__PROBLEM TO WORK ON__. Go through the entries below and collect each line with the string "none" in it.

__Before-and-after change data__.
··········

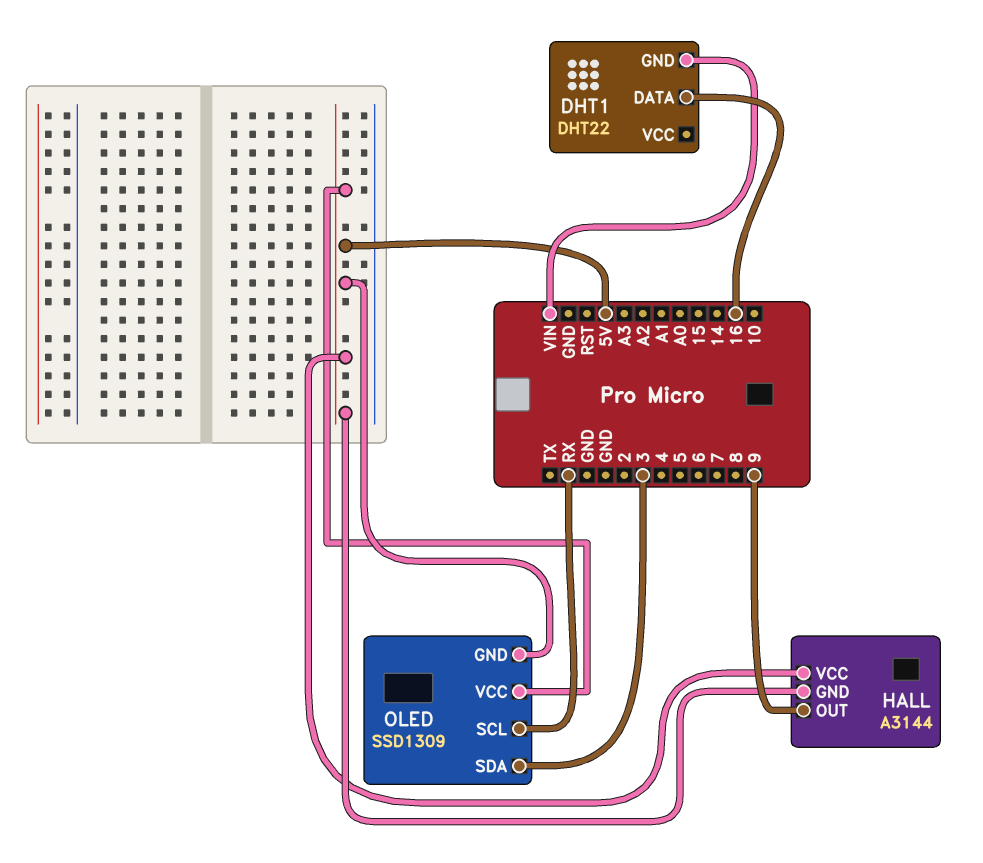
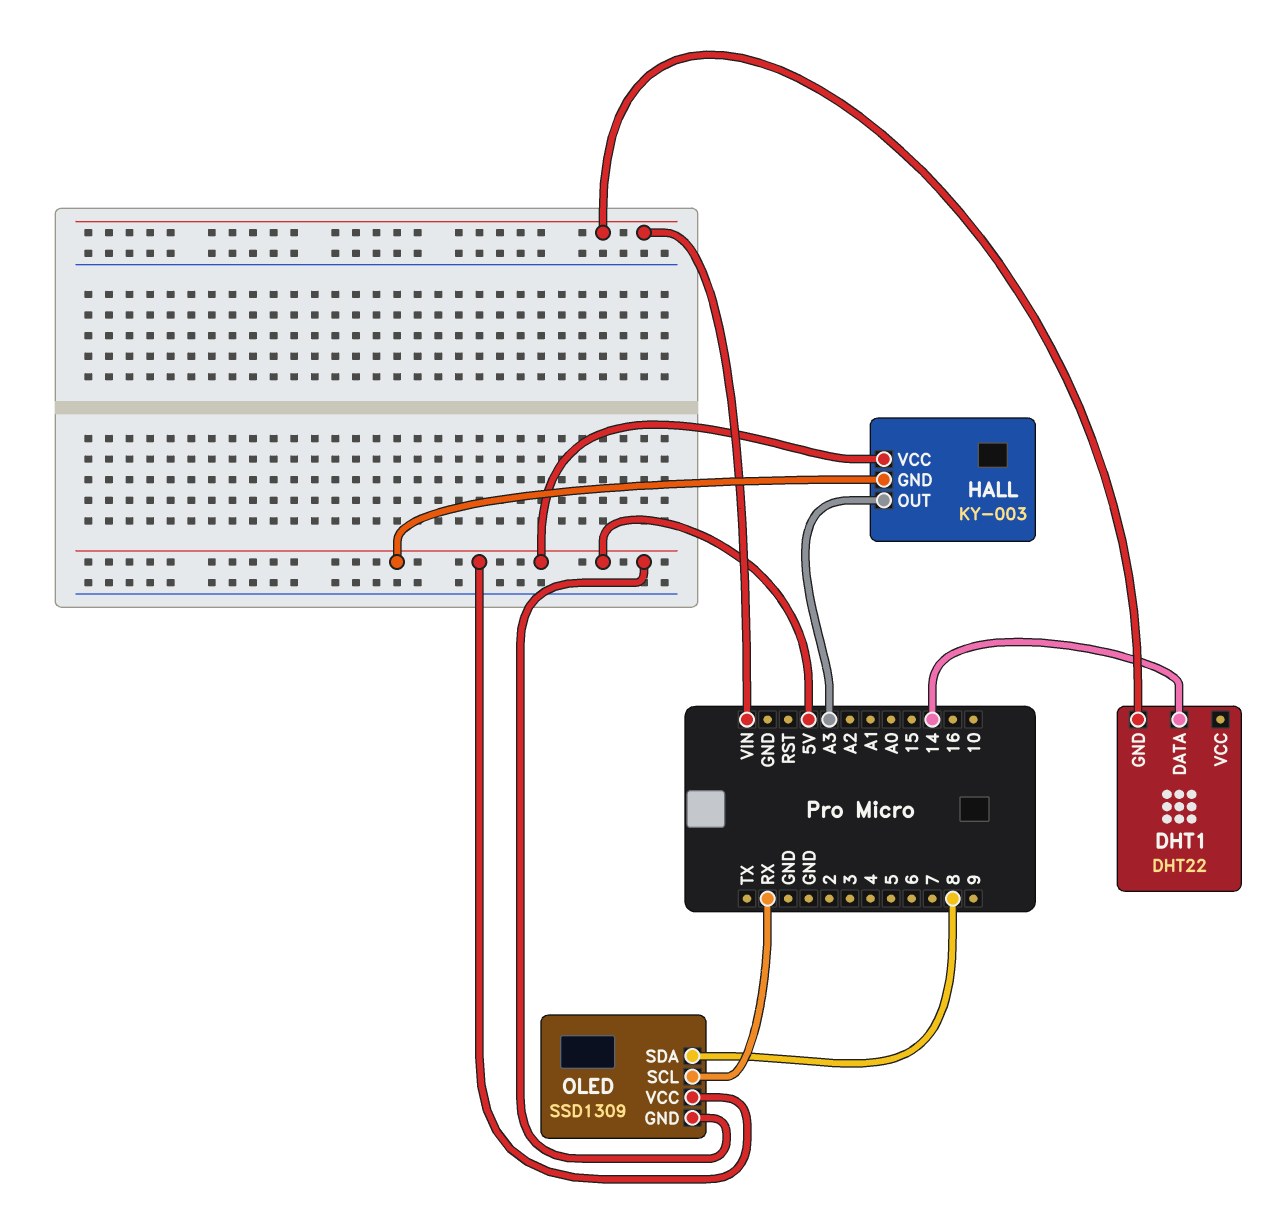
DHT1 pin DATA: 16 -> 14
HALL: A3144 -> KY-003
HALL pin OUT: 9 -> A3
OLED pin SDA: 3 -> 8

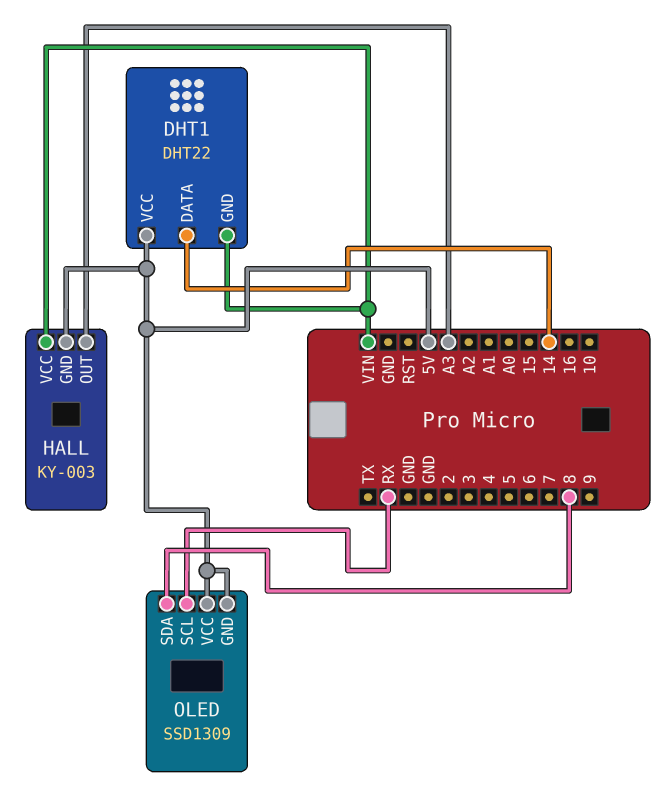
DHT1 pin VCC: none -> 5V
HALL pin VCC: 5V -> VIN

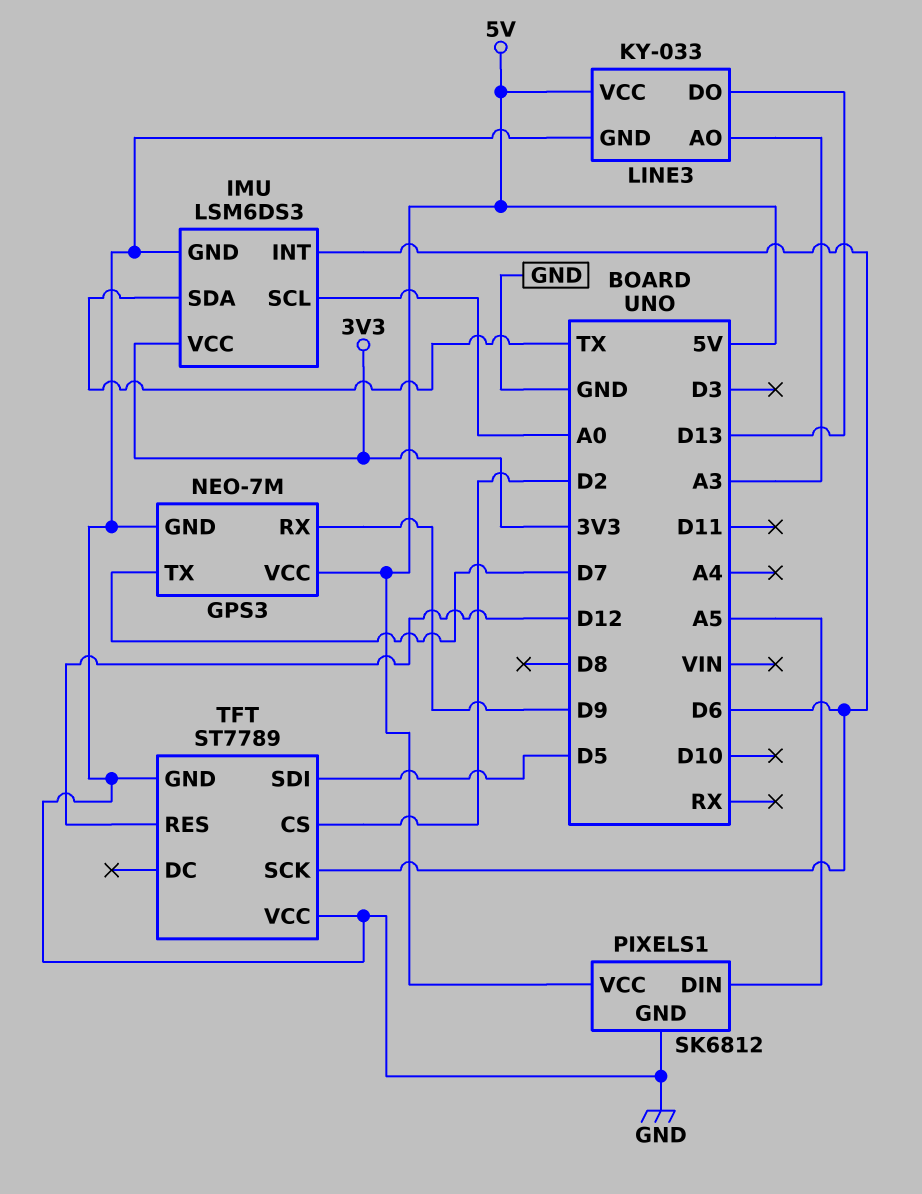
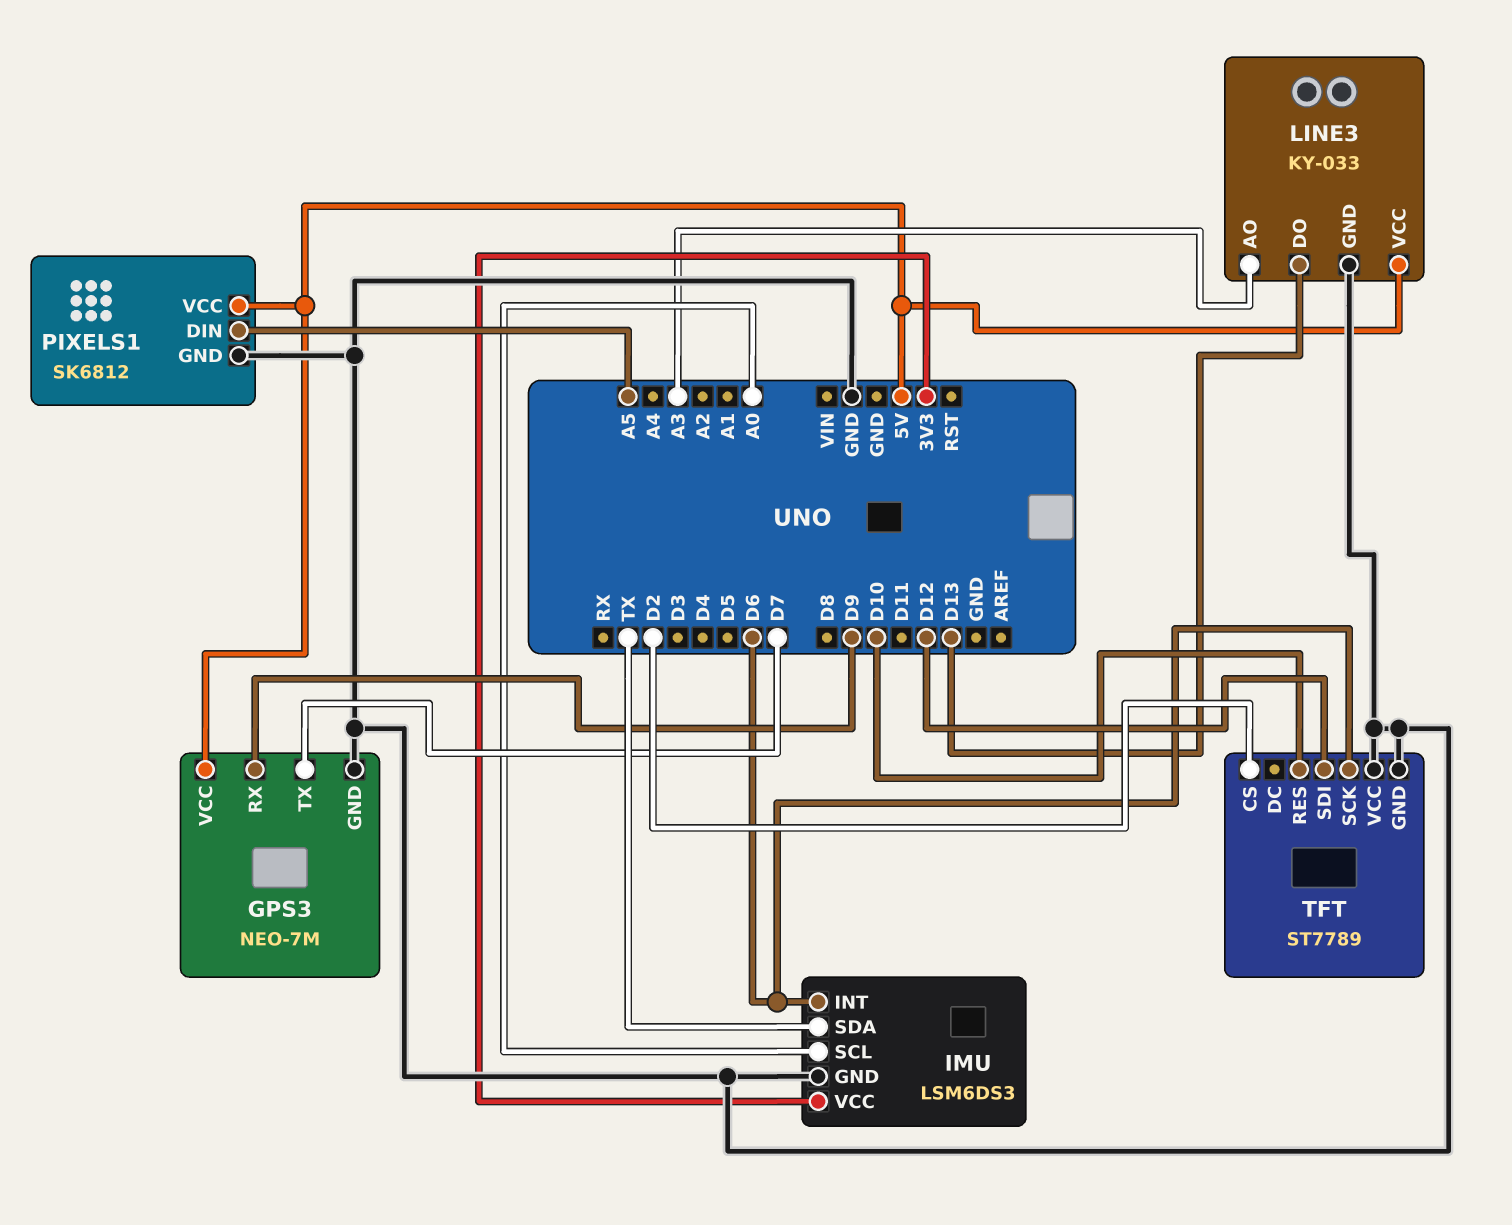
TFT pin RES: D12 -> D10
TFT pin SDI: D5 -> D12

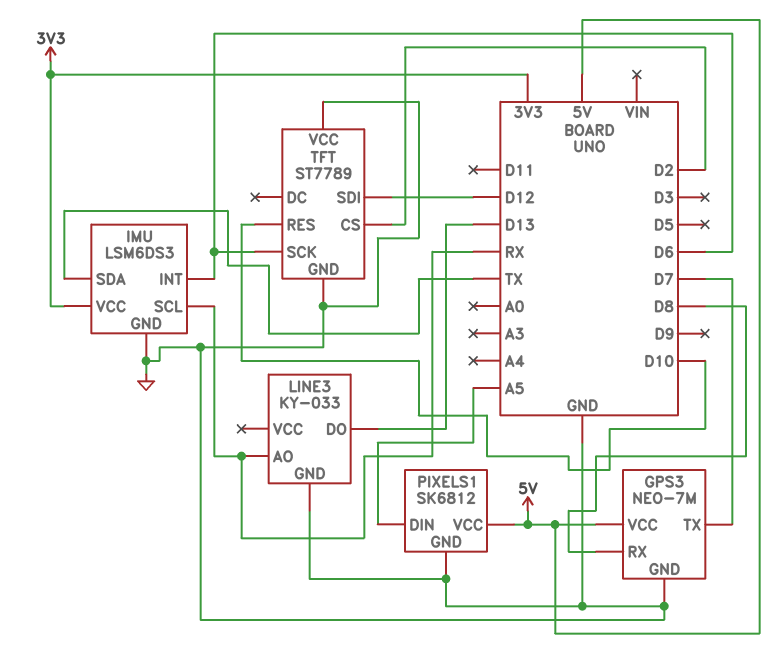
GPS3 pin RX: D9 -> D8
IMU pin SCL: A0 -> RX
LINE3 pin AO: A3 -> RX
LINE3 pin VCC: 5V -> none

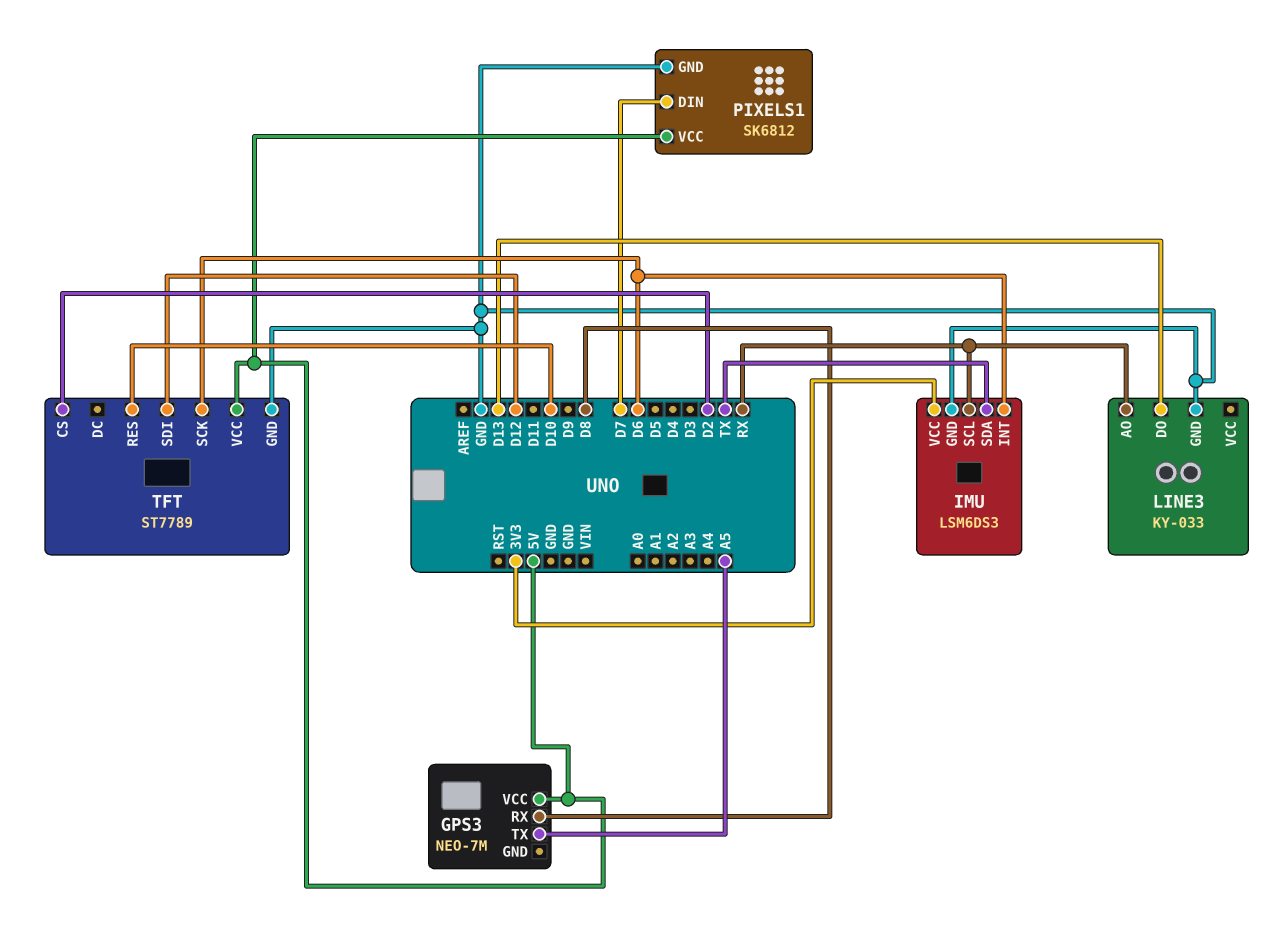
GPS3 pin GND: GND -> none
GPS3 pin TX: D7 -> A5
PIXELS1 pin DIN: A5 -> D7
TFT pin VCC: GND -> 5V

··········

__EXERCISE OUTPUT__.
DHT1 pin VCC: none -> 5V
LINE3 pin VCC: 5V -> none
GPS3 pin GND: GND -> none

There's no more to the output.